■ **Activity**
Every entry must be transcribed exactly. Pictures are not part of the copy.

Saved data entries:
==*==

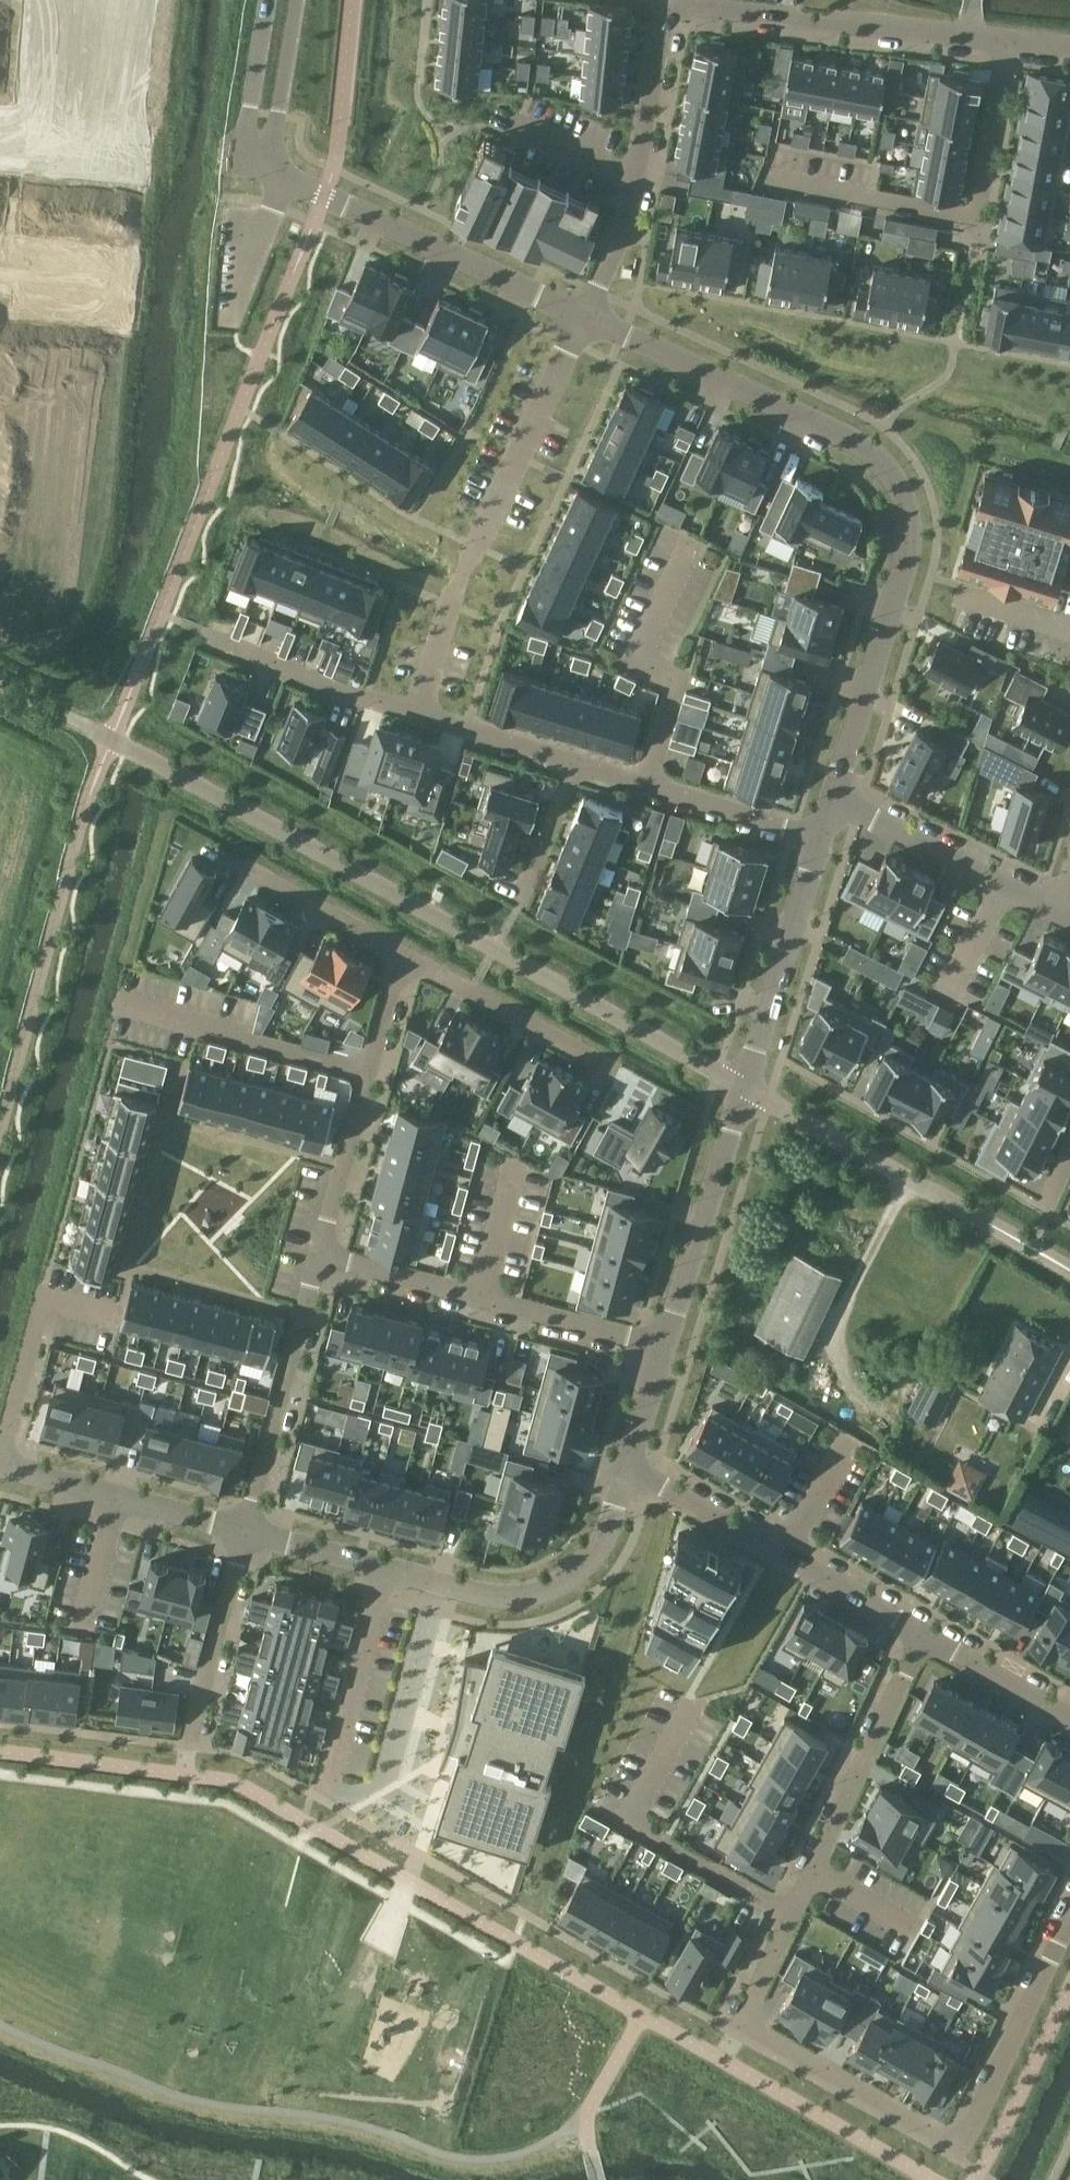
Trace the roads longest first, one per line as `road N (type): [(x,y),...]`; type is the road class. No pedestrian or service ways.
road 1 (residential): [(923,1635),(745,2025),(962,2146),(1069,1914)]
road 2 (residential): [(742,1087),(114,739)]
road 3 (residential): [(587,318),(866,449),(896,483),(908,549),(835,803)]
road 4 (residential): [(416,714),(464,573),(587,318)]
road 5 (residential): [(270,167),(587,318)]
road 6 (residential): [(321,1254),(660,1344)]
road 7 (residential): [(622,1461),(923,1635)]
road 8 (residential): [(587,318),(639,178),(664,2)]
road 9 (residential): [(321,1254),(404,950)]
road 10 (residential): [(622,1461),(579,1573),(522,1592),(390,1569)]
road 11 (residential): [(664,2),(969,35)]
road 12 (residential): [(0,372),(94,381),(72,590)]
road 13 (residential): [(247,1528),(321,1254)]
road 14 (residential): [(742,1087),(660,1344)]
road 15 (residential): [(817,839),(742,1087)]
road 16 (residential): [(247,1528),(0,1466)]
road 17 (residential): [(577,764),(817,839)]
road 18 (residential): [(835,803),(1059,914)]
road 19 (residential): [(404,950),(616,1073)]
road 20 (residential): [(243,160),(0,135)]
road 21 (residential): [(390,1569),(327,1802)]
road 22 (residential): [(1013,41),(969,278)]
road 23 (residential): [(203,629),(416,714)]
road 24 (residential): [(193,1747),(247,1528)]
road 25 (residential): [(270,167),(296,0)]
road 26 (residential): [(416,714),(577,764)]
road 27 (residential): [(0,1462),(42,1299)]
road 28 (residential): [(923,1635),(1069,1717)]
road 29 (residential): [(1069,1272),(926,1189)]
road 30 (residential): [(259,873),(404,950)]
road 31 (residential): [(267,0),(243,160)]
road 32 (residential): [(577,764),(518,904)]
road 33 (residential): [(390,1569),(247,1528)]
road 34 (unclassified): [(114,739),(0,686)]
road 35 (residential): [(660,1344),(622,1461)]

==*==

■ **Result below**
Trace the roads longest first, one per line as `road N (type): [(x,y),...]`; type is the road class. No pedestrian or service ways.
road 1 (residential): [(923,1635),(745,2025),(962,2146),(1069,1914)]
road 2 (residential): [(742,1087),(114,739)]
road 3 (residential): [(587,318),(866,449),(896,483),(908,549),(835,803)]
road 4 (residential): [(416,714),(464,573),(587,318)]
road 5 (residential): [(270,167),(587,318)]
road 6 (residential): [(321,1254),(660,1344)]
road 7 (residential): [(622,1461),(923,1635)]
road 8 (residential): [(587,318),(639,178),(664,2)]
road 9 (residential): [(321,1254),(404,950)]
road 10 (residential): [(622,1461),(579,1573),(522,1592),(390,1569)]
road 11 (residential): [(664,2),(969,35)]
road 12 (residential): [(0,372),(94,381),(72,590)]
road 13 (residential): [(247,1528),(321,1254)]
road 14 (residential): [(742,1087),(660,1344)]
road 15 (residential): [(817,839),(742,1087)]
road 16 (residential): [(247,1528),(0,1466)]
road 17 (residential): [(577,764),(817,839)]
road 18 (residential): [(835,803),(1059,914)]
road 19 (residential): [(404,950),(616,1073)]
road 20 (residential): [(243,160),(0,135)]
road 21 (residential): [(390,1569),(327,1802)]
road 22 (residential): [(1013,41),(969,278)]
road 23 (residential): [(203,629),(416,714)]
road 24 (residential): [(193,1747),(247,1528)]
road 25 (residential): [(270,167),(296,0)]
road 26 (residential): [(416,714),(577,764)]
road 27 (residential): [(0,1462),(42,1299)]
road 28 (residential): [(923,1635),(1069,1717)]
road 29 (residential): [(1069,1272),(926,1189)]
road 30 (residential): [(259,873),(404,950)]
road 31 (residential): [(267,0),(243,160)]
road 32 (residential): [(577,764),(518,904)]
road 33 (residential): [(390,1569),(247,1528)]
road 34 (unclassified): [(114,739),(0,686)]
road 35 (residential): [(660,1344),(622,1461)]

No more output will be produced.